## Directions
Return each line below holding the string "yellow".

★ ★ ★

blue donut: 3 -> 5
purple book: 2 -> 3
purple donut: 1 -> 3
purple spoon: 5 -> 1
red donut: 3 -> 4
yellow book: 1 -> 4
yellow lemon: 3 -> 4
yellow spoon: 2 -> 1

★ ★ ★

## Worked solution
yellow book: 1 -> 4
yellow lemon: 3 -> 4
yellow spoon: 2 -> 1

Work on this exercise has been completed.